### What to produce:
Copy, exactly and without additions, every line in the records below from the one holding "Someone put down the Notizbuch" through the one holding "Someone scaled the Kuchen", both ends included.

### Data to process:
====================

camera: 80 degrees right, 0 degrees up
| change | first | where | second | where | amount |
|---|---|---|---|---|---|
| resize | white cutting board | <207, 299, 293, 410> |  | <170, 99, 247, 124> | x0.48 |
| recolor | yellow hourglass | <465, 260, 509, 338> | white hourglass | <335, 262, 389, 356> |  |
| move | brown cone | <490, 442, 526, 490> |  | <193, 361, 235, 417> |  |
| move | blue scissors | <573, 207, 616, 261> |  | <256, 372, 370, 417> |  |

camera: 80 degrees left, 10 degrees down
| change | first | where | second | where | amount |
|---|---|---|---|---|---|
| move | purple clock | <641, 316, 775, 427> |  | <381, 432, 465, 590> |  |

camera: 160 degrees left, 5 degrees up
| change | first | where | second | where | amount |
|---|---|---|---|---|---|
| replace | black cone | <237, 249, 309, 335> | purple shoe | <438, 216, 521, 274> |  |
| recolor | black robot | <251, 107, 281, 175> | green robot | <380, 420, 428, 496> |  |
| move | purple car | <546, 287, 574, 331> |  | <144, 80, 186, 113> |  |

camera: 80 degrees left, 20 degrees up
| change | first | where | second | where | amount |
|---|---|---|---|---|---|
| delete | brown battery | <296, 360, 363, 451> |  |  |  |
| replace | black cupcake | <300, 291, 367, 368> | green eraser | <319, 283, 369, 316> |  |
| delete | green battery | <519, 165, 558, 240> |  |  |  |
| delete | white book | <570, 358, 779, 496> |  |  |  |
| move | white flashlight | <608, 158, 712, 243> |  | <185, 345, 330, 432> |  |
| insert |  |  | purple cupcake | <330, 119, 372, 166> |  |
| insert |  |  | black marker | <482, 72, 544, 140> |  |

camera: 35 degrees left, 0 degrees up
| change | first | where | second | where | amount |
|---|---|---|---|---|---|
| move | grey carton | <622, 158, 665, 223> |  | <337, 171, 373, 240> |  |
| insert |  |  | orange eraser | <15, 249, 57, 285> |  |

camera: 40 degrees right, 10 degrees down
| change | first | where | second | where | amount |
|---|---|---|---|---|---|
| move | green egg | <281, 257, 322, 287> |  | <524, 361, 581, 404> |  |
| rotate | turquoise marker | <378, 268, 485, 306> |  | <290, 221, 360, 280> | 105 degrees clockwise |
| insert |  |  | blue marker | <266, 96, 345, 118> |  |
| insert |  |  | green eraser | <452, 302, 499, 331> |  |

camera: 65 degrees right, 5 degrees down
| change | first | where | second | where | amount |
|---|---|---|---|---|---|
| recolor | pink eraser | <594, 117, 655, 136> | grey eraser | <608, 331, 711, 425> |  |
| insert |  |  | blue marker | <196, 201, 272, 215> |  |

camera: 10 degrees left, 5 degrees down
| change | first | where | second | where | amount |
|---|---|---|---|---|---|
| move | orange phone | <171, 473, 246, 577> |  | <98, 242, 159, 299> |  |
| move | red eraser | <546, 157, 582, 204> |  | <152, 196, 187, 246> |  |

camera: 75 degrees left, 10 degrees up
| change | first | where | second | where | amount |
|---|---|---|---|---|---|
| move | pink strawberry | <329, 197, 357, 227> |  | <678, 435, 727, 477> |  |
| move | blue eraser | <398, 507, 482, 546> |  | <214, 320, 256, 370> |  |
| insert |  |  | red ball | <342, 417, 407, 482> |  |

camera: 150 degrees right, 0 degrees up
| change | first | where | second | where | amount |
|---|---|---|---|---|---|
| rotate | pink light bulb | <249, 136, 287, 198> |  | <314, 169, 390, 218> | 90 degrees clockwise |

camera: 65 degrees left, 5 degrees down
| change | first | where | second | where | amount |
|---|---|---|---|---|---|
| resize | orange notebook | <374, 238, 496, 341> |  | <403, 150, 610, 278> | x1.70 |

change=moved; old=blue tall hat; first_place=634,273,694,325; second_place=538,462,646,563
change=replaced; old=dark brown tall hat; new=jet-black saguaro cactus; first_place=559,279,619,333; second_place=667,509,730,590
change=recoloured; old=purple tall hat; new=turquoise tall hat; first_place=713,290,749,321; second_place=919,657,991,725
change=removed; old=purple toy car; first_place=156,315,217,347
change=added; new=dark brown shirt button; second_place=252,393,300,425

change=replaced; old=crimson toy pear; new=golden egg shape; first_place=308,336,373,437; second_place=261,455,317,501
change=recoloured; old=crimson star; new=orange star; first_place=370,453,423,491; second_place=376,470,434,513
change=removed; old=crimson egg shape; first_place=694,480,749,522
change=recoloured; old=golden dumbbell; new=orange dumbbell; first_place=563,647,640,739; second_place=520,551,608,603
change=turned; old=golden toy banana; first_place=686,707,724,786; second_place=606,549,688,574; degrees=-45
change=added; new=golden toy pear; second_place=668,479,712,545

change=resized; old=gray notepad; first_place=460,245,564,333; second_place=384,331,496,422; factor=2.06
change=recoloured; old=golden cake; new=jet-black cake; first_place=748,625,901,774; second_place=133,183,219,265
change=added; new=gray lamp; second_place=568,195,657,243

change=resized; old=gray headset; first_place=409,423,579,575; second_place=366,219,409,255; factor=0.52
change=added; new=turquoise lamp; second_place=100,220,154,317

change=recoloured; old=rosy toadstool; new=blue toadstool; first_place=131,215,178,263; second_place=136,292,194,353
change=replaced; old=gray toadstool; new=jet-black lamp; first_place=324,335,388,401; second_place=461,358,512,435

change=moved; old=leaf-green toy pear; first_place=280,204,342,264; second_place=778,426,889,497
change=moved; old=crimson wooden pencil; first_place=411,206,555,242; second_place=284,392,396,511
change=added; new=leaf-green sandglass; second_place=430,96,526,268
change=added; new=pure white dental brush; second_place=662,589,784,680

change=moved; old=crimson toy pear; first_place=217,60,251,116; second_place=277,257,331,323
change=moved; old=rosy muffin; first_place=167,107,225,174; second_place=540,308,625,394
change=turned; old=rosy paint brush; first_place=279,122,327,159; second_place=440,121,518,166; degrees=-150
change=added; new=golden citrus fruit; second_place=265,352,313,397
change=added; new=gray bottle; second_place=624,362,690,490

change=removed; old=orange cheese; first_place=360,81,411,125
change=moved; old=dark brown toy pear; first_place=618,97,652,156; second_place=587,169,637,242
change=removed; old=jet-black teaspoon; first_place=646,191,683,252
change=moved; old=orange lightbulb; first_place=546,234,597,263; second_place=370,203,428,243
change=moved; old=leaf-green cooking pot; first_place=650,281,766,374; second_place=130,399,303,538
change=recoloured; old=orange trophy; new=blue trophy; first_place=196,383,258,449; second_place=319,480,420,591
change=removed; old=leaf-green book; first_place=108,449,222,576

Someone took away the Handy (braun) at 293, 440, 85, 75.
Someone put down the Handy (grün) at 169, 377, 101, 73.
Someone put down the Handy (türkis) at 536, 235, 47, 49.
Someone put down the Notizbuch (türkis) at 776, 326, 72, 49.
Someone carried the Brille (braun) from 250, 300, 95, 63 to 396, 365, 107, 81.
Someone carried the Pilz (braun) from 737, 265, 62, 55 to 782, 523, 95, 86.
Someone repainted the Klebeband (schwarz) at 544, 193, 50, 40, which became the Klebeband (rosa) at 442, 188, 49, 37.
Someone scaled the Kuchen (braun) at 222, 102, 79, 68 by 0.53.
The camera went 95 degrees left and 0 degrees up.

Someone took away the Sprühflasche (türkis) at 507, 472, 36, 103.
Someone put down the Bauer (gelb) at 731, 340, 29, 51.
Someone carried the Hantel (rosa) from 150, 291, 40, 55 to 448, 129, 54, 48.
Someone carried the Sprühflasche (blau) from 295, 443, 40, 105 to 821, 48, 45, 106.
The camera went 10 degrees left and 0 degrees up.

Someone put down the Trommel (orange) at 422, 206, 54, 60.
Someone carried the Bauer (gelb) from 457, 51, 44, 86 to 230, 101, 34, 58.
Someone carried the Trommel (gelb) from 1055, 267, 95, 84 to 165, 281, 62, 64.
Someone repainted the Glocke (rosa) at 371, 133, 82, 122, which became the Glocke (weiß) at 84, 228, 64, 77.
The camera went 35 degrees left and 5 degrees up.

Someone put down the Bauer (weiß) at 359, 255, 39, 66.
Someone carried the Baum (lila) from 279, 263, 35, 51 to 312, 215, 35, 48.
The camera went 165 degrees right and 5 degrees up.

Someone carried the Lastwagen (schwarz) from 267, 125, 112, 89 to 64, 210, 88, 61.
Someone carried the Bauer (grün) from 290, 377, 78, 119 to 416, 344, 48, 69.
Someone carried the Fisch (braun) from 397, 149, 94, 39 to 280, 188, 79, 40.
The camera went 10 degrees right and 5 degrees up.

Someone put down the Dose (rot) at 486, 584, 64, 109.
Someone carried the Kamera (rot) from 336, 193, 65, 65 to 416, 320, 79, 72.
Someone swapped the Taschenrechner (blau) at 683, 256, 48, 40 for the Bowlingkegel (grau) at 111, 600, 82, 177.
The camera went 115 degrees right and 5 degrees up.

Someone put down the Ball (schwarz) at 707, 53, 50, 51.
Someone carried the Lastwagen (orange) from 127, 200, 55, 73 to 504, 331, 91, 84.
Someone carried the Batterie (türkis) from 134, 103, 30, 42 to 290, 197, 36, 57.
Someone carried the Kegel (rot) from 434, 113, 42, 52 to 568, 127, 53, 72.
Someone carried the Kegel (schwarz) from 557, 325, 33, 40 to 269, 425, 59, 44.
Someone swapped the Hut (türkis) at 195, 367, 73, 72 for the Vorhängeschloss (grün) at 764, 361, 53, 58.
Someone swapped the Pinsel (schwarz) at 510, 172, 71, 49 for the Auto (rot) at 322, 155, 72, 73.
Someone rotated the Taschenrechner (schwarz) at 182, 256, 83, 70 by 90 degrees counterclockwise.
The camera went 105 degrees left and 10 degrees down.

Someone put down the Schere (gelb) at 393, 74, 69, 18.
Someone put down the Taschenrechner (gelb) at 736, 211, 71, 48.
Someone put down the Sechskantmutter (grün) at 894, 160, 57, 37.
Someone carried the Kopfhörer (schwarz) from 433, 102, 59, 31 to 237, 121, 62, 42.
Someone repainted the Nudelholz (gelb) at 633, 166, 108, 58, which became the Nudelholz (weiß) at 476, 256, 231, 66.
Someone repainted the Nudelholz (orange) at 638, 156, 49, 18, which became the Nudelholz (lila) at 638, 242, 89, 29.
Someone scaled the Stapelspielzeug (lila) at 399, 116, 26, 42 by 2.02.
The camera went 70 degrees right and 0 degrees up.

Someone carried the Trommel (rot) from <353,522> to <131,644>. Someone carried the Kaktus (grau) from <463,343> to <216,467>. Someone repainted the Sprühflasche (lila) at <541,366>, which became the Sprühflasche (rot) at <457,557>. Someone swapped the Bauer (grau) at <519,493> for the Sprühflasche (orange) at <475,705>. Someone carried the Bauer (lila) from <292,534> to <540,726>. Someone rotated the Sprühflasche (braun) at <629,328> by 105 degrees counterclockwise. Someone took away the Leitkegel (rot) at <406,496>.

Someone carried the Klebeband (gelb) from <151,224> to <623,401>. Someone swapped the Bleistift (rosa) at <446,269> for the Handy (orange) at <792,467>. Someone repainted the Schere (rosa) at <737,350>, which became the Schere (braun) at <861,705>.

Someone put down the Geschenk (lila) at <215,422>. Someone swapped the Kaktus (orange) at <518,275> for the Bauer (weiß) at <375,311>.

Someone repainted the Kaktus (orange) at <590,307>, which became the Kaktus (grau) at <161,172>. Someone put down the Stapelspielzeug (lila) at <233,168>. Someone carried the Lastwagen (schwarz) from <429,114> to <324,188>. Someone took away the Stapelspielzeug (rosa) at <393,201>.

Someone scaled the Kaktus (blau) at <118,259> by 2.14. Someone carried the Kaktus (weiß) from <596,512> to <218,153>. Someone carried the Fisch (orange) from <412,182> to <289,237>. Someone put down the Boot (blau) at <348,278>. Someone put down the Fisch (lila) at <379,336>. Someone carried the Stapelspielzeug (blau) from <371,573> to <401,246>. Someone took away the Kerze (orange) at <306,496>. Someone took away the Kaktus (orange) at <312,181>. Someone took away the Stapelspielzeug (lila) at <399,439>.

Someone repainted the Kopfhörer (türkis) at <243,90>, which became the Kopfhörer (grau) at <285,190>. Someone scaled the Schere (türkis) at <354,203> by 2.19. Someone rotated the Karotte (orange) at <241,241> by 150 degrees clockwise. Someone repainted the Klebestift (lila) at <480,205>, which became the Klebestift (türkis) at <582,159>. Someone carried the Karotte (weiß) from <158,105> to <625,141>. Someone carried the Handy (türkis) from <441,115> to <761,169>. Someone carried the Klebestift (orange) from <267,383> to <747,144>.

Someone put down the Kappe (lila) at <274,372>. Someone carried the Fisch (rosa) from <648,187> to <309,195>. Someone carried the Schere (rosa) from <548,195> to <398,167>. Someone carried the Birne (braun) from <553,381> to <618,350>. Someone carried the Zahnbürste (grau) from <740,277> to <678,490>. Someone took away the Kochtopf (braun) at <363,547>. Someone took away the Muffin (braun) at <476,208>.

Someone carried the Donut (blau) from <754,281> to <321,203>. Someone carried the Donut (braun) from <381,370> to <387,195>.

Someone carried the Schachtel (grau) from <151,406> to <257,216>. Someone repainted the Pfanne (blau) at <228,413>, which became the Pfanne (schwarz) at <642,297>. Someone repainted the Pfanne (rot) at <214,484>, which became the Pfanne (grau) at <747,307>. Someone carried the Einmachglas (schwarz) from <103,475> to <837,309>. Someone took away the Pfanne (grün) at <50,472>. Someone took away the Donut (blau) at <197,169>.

====================

### The completed task:
Someone put down the Notizbuch (türkis) at 776, 326, 72, 49.
Someone carried the Brille (braun) from 250, 300, 95, 63 to 396, 365, 107, 81.
Someone carried the Pilz (braun) from 737, 265, 62, 55 to 782, 523, 95, 86.
Someone repainted the Klebeband (schwarz) at 544, 193, 50, 40, which became the Klebeband (rosa) at 442, 188, 49, 37.
Someone scaled the Kuchen (braun) at 222, 102, 79, 68 by 0.53.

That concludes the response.